*TRY IT*
Could you print the listing again exactly, omitting the pictures?

━━━ SOURCE DATA

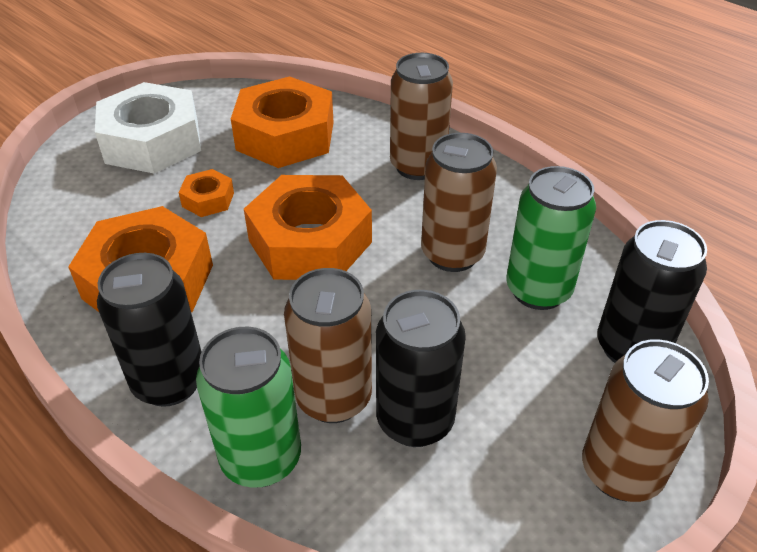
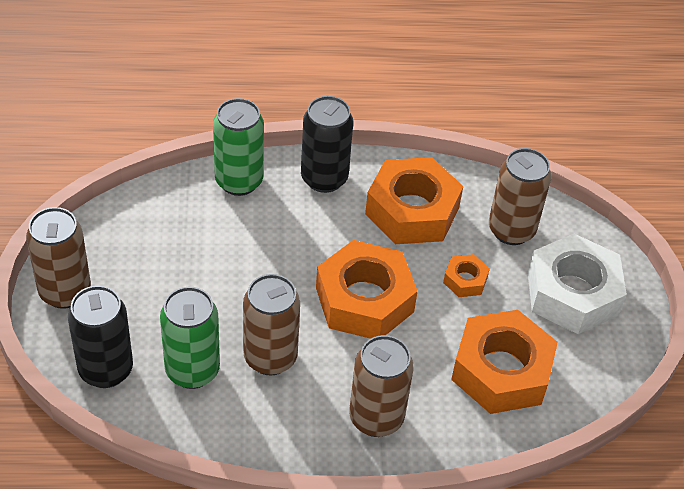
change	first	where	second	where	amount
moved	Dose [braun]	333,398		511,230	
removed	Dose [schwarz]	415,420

━━━━━━

*RESPONSE BOX*
change	first	where	second	where	amount
moved	Dose [braun]	333,398		511,230	
removed	Dose [schwarz]	415,420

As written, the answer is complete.